[Dataset items]
========

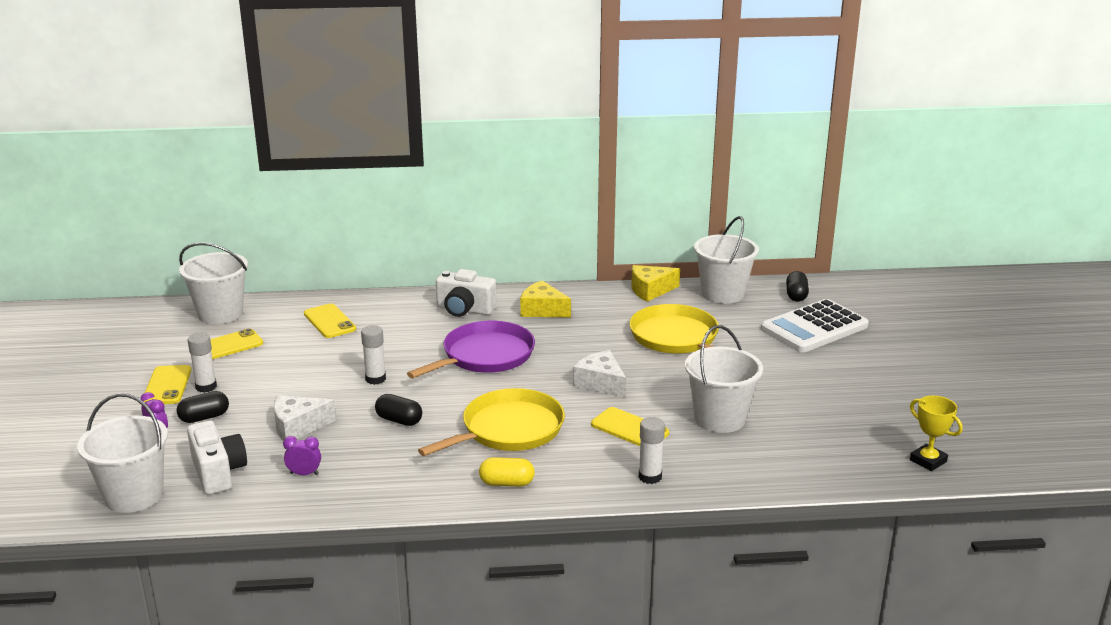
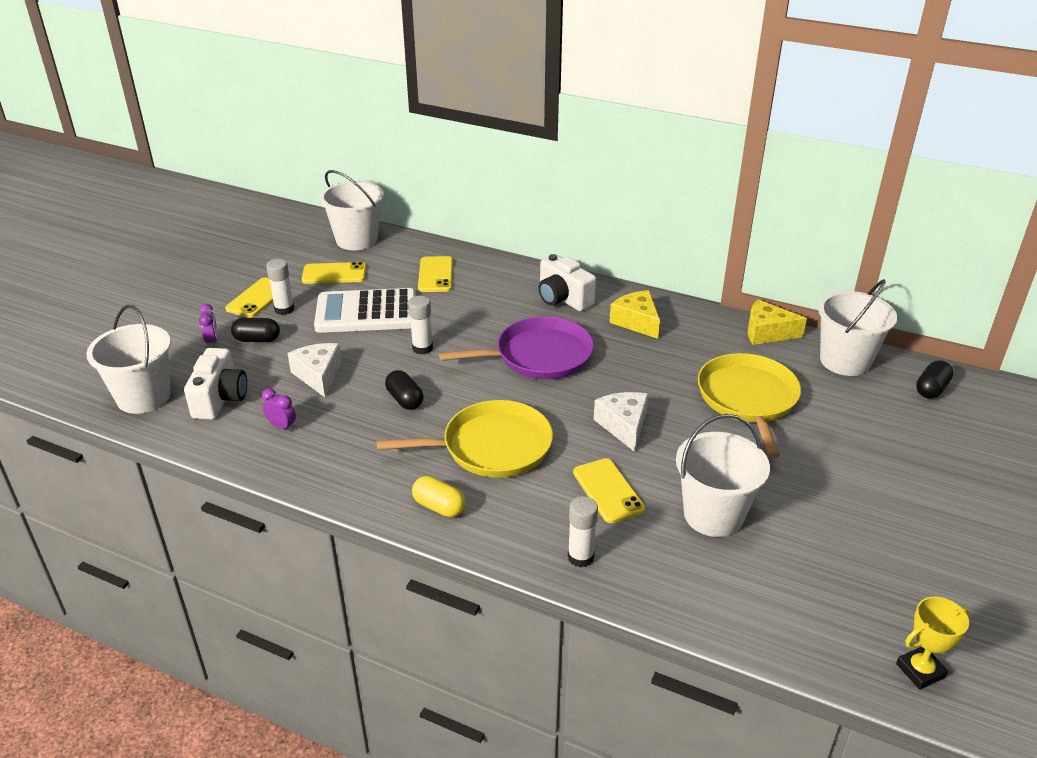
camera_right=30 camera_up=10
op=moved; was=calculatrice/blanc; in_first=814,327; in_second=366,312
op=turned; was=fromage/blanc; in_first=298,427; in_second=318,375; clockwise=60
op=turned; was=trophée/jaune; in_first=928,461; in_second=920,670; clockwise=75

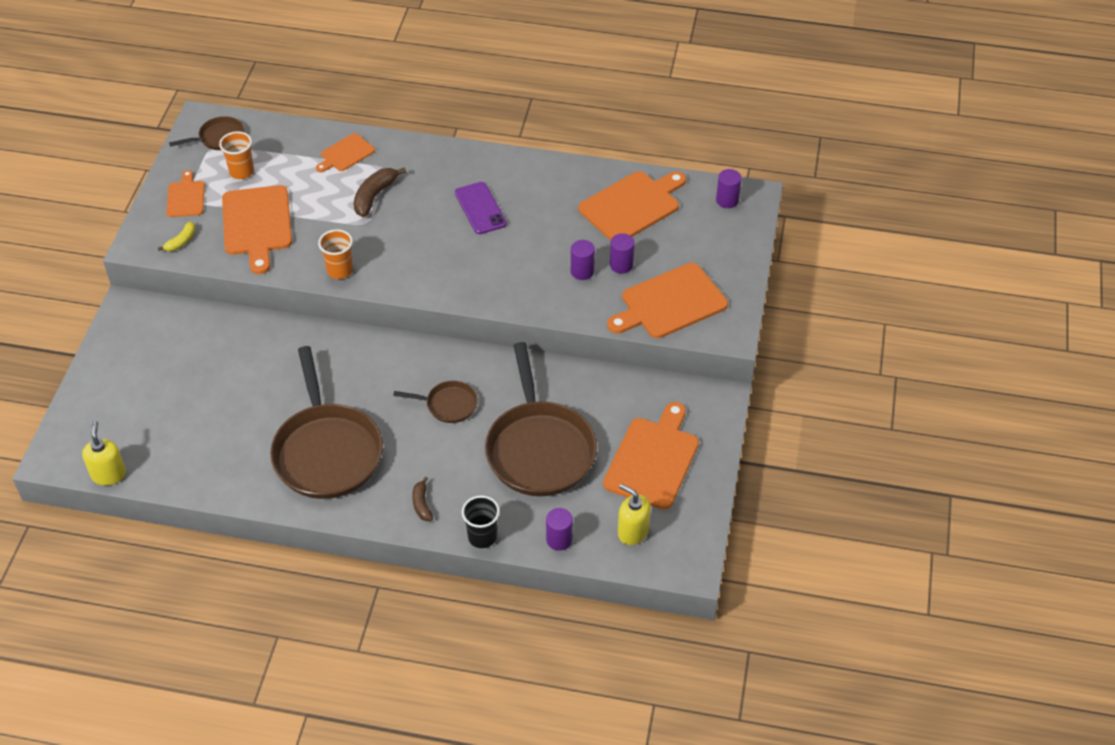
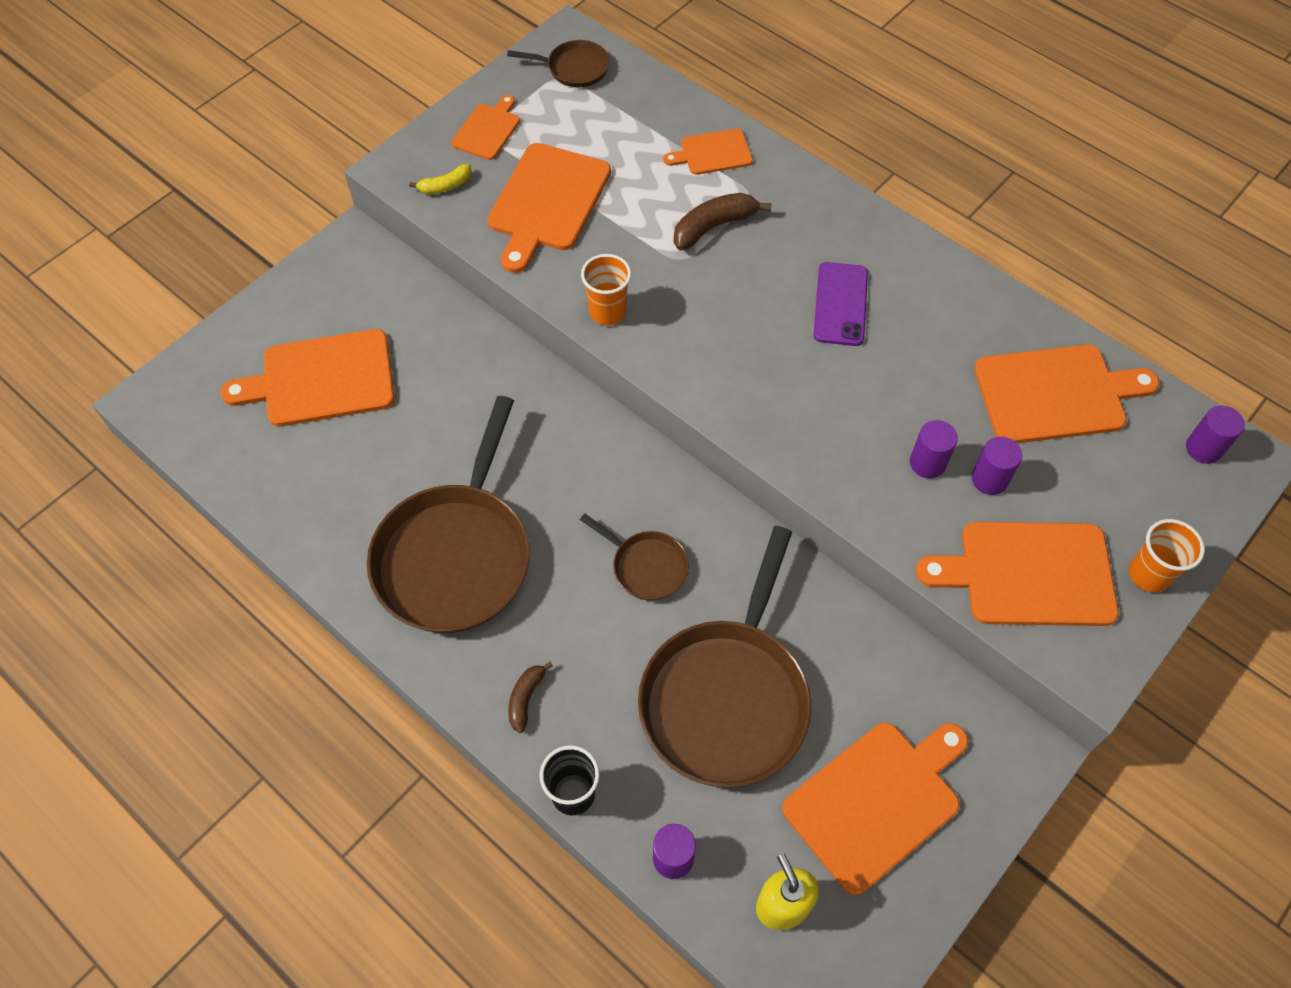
camera_right=30 camera_up=10
op=removed; was=distributeur de savon/jaune; in_first=109,474
op=added; now=planche à découper/orange; in_second=321,379
op=moved; was=gobelet/orange; in_first=241,172; in_second=1149,574

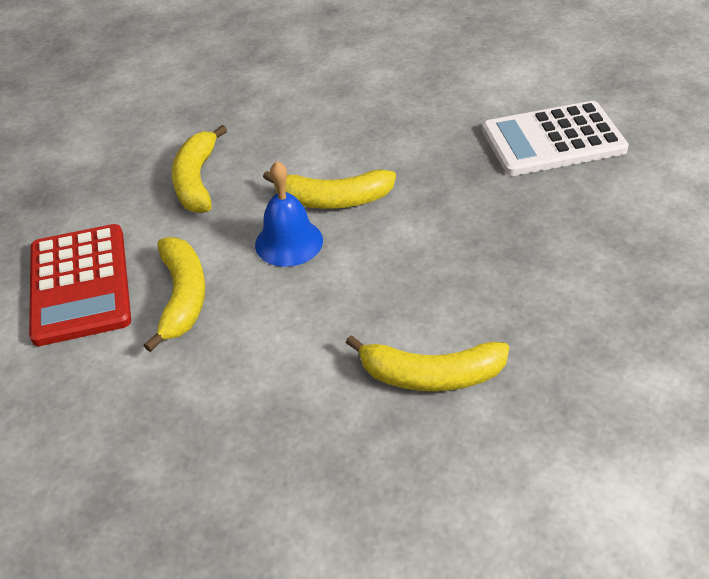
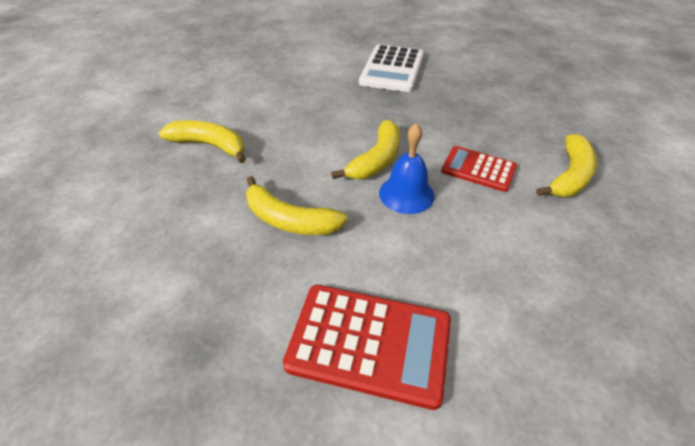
camera_right=-65 camera_up=0
op=added; now=calculatrice/rouge; in_second=478,169
op=moved; was=banane/jaune; in_first=182,297; in_second=210,146

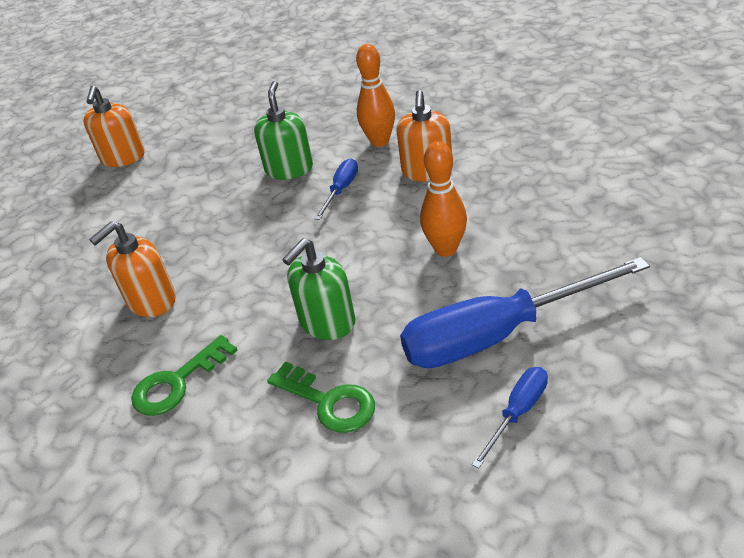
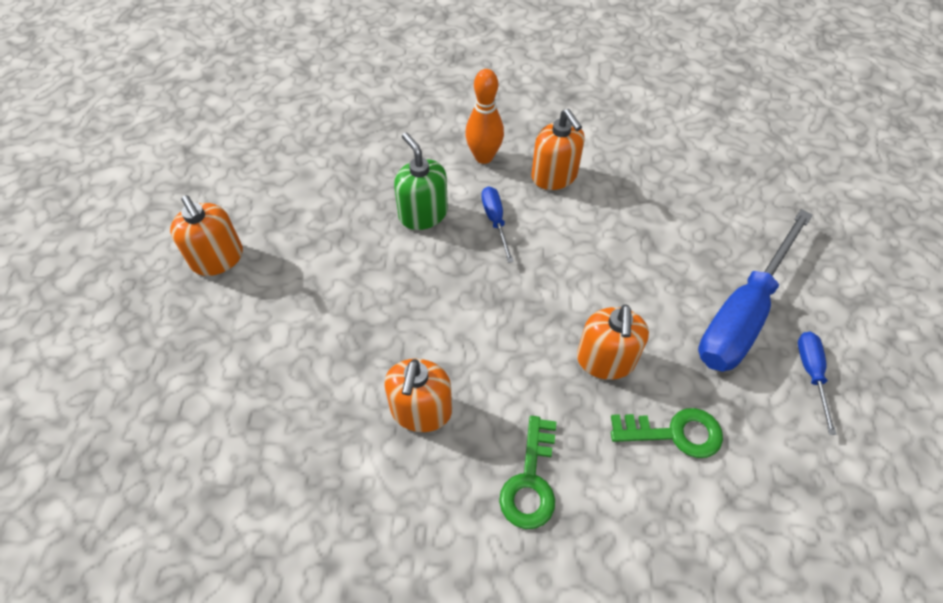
camera_right=-40 camera_up=15
op=removed; was=quille/orange; in_first=446,249
op=recoloured; was=distributeur de savon/vert; now=distributeur de savon/orange; in_first=327,322; in_second=605,360

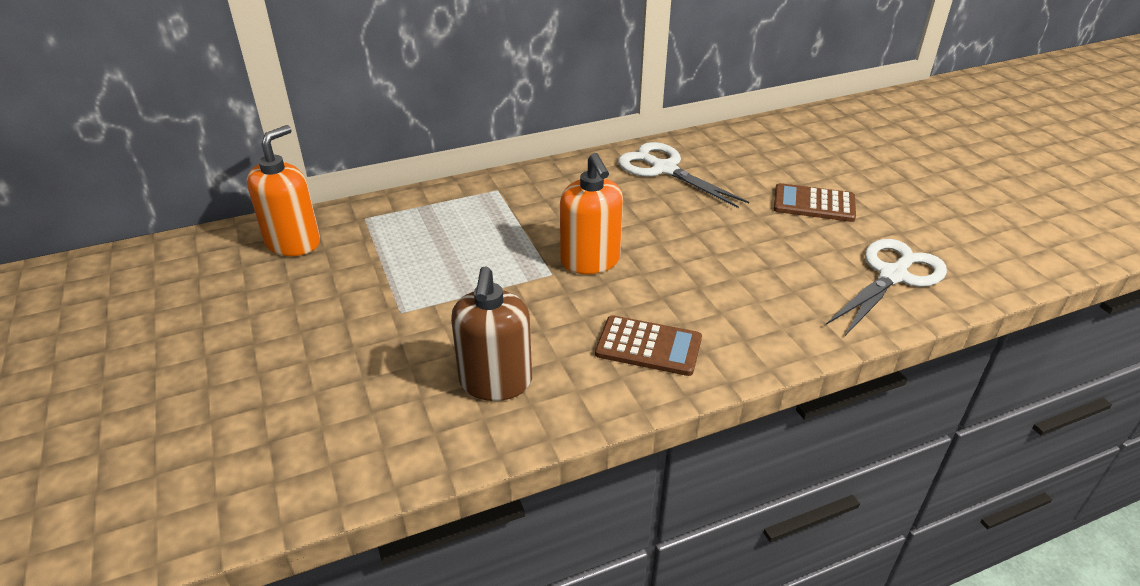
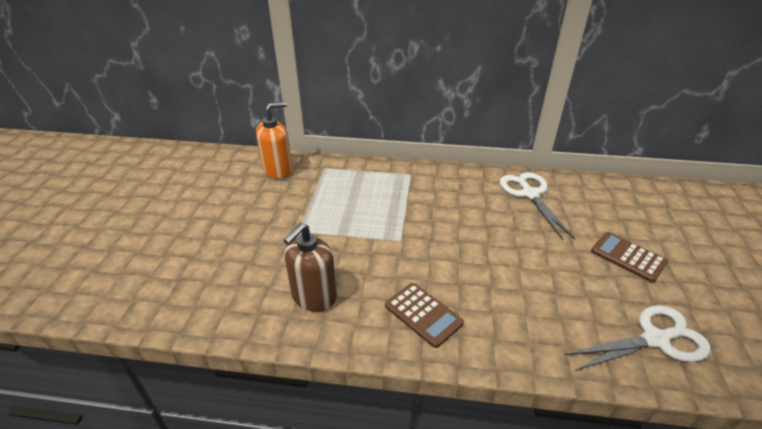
camera_right=30 camera_up=0
op=removed; was=distributeur de savon/orange; in_first=590,261

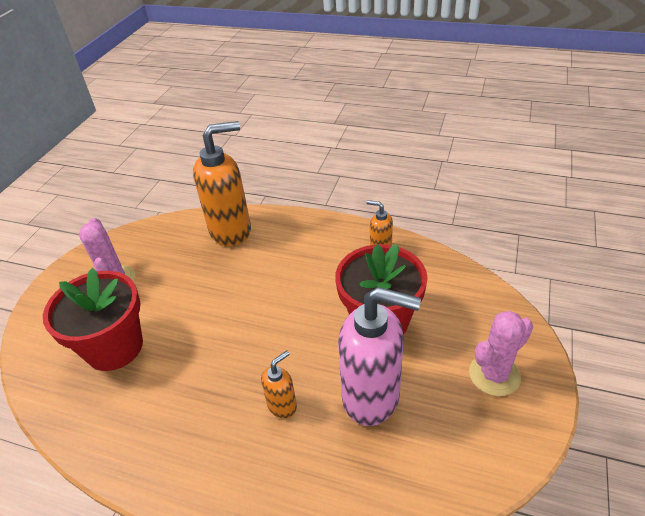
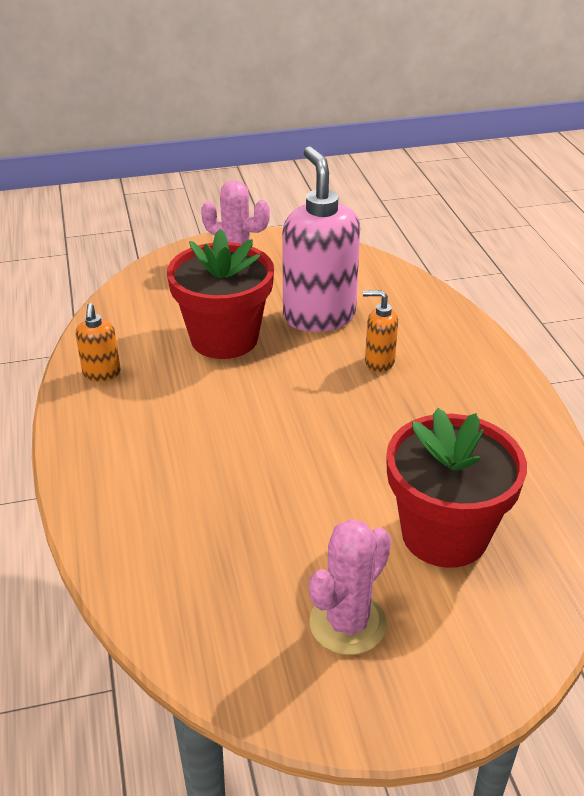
camera_right=-125 camera_up=-5
op=removed; was=distributeur de savon/orange; in_first=231,231

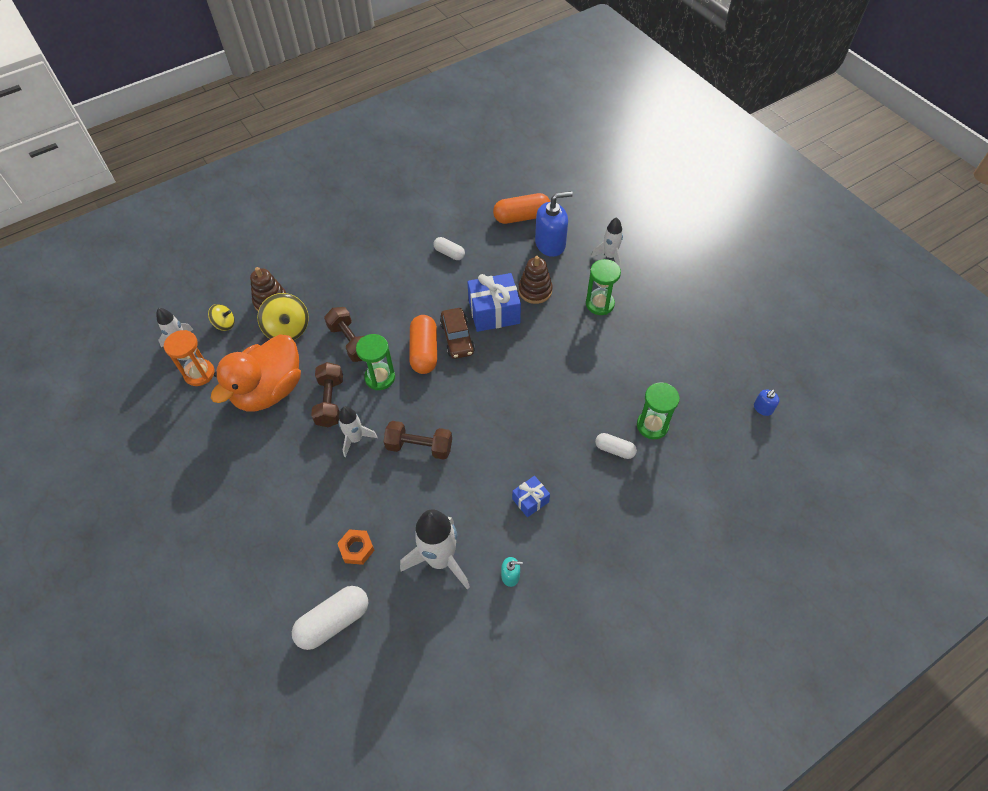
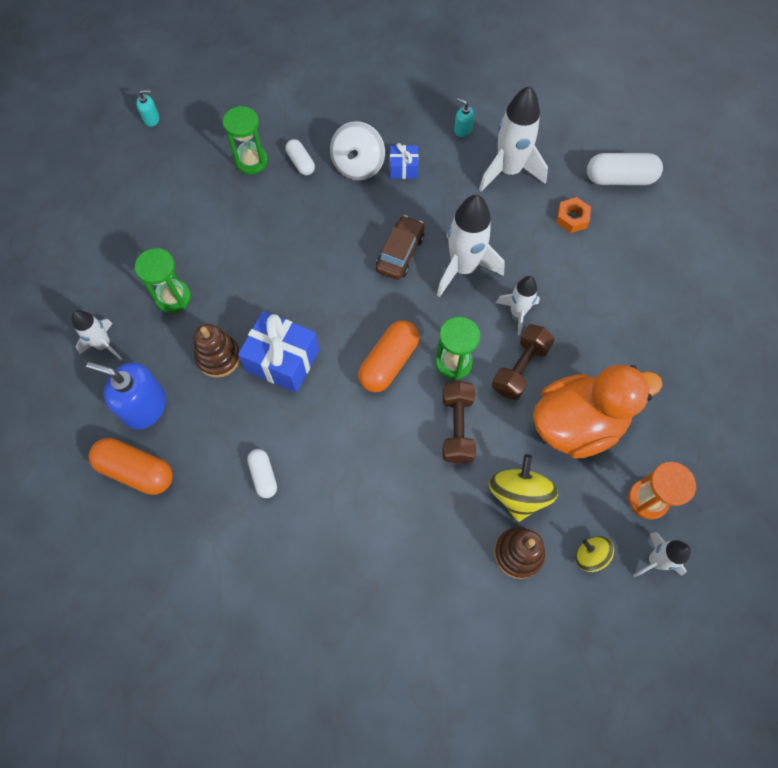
camera_right=-145 camera_up=10
op=added; now=toupie/blanc; in_second=358,165
op=moved; was=voiture/marron; in_first=457,338; in_second=400,253
op=replaced; was=haltère/marron; now=fusée/blanc; in_first=419,447; in_second=463,268
op=recoloured; was=distributeur de savon/bleu; now=distributeur de savon/turquoise; in_first=763,408; in_second=151,119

========

Return exactly the lines of the data, beginning with the first and ending with the line containing "op=turned; was=fromage/blanc; in_first=298,427;". Skip the pictures.

camera_right=30 camera_up=10
op=moved; was=calculatrice/blanc; in_first=814,327; in_second=366,312
op=turned; was=fromage/blanc; in_first=298,427; in_second=318,375; clockwise=60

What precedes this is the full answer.